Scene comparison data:
-------------------------
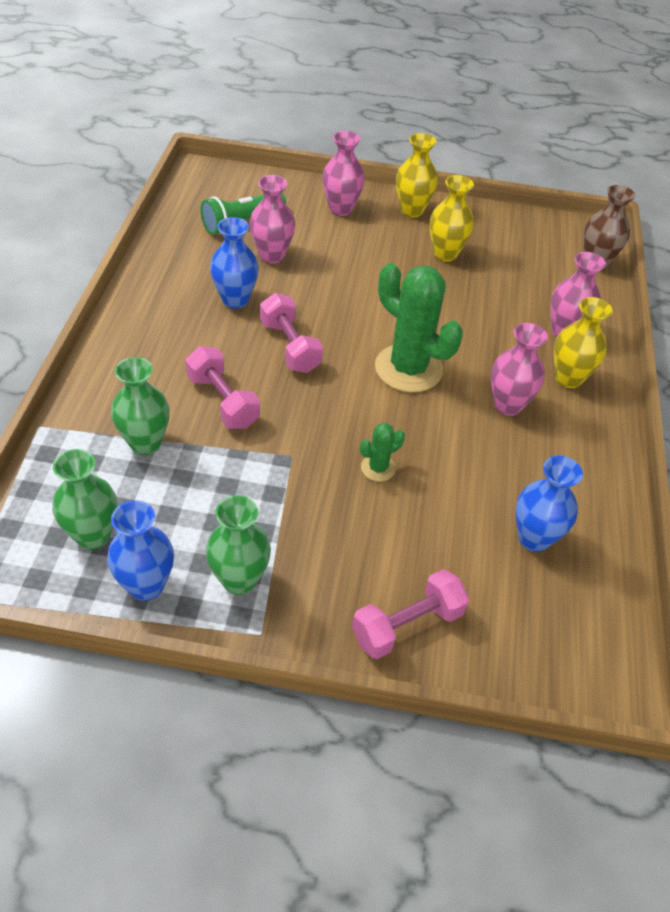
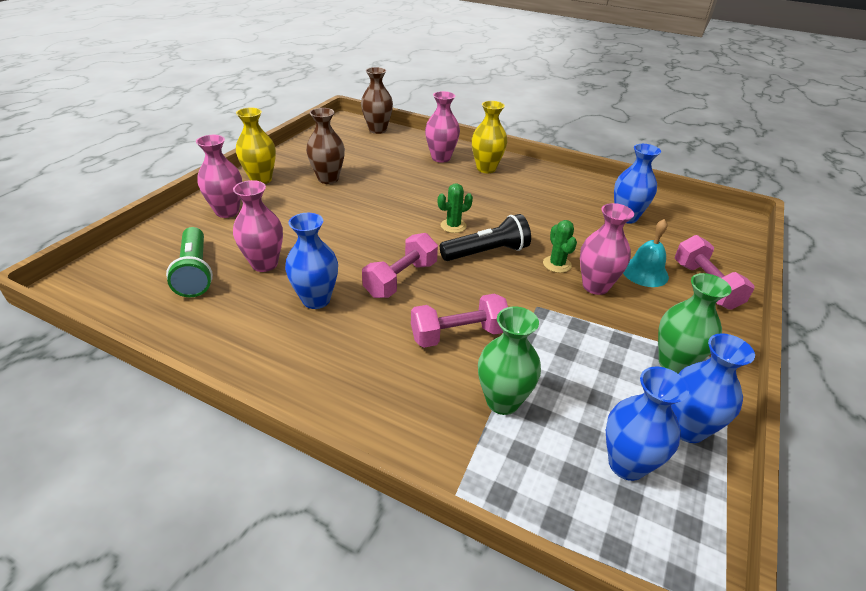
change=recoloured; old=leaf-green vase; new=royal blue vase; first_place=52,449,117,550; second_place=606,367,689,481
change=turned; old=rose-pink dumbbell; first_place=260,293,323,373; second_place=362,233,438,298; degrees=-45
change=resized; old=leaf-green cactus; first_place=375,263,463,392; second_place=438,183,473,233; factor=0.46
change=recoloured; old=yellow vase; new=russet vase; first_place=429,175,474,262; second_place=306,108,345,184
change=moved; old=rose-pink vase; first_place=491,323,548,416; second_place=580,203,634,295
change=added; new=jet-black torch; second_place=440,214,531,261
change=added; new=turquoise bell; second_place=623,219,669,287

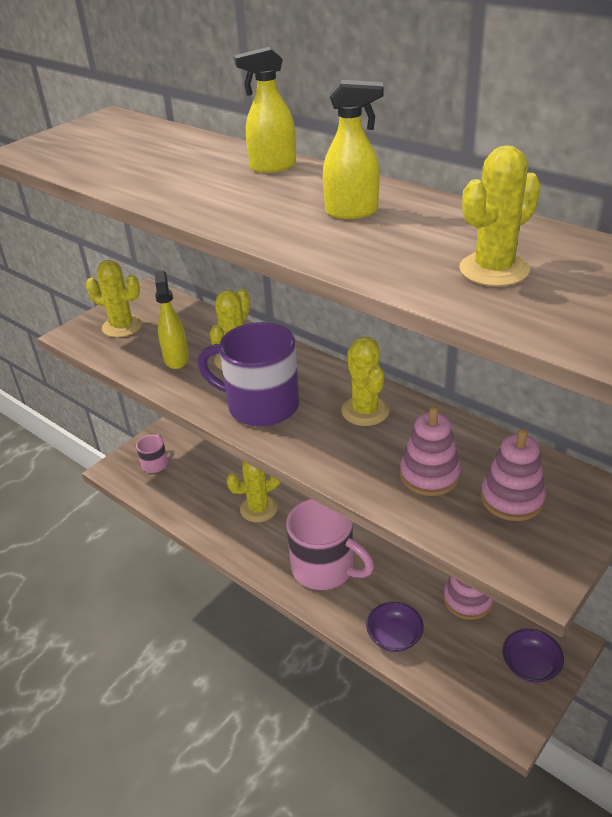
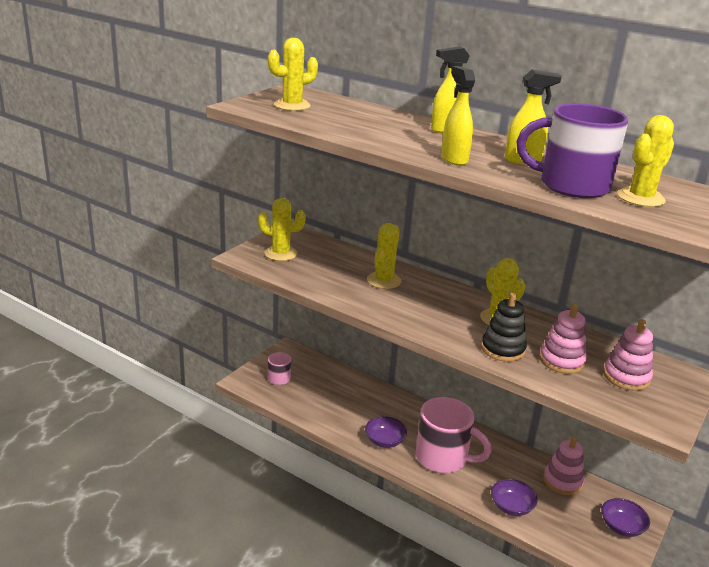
change=moved; old=yellow spray cleaner; first_place=155,271,189,369; second_place=441,66,475,166
change=moved; old=royal purple tea mug; first_place=198,322,299,426; second_place=516,103,629,198
change=moved; old=yellow cactus; first_place=226,461,280,523; second_place=268,38,318,111
change=added; new=royal purple bowl; second_place=365,416,407,448
change=added; new=jet-black stacking toy; second_place=481,293,527,362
-------------------------
DIRECTIONS FOR THIS TASK:
Retype the records verbatim, excluding each image they hold.

SOLUTION TO THIS TASK:
change=recoloured; old=leaf-green vase; new=royal blue vase; first_place=52,449,117,550; second_place=606,367,689,481
change=turned; old=rose-pink dumbbell; first_place=260,293,323,373; second_place=362,233,438,298; degrees=-45
change=resized; old=leaf-green cactus; first_place=375,263,463,392; second_place=438,183,473,233; factor=0.46
change=recoloured; old=yellow vase; new=russet vase; first_place=429,175,474,262; second_place=306,108,345,184
change=moved; old=rose-pink vase; first_place=491,323,548,416; second_place=580,203,634,295
change=added; new=jet-black torch; second_place=440,214,531,261
change=added; new=turquoise bell; second_place=623,219,669,287

change=moved; old=yellow spray cleaner; first_place=155,271,189,369; second_place=441,66,475,166
change=moved; old=royal purple tea mug; first_place=198,322,299,426; second_place=516,103,629,198
change=moved; old=yellow cactus; first_place=226,461,280,523; second_place=268,38,318,111
change=added; new=royal purple bowl; second_place=365,416,407,448
change=added; new=jet-black stacking toy; second_place=481,293,527,362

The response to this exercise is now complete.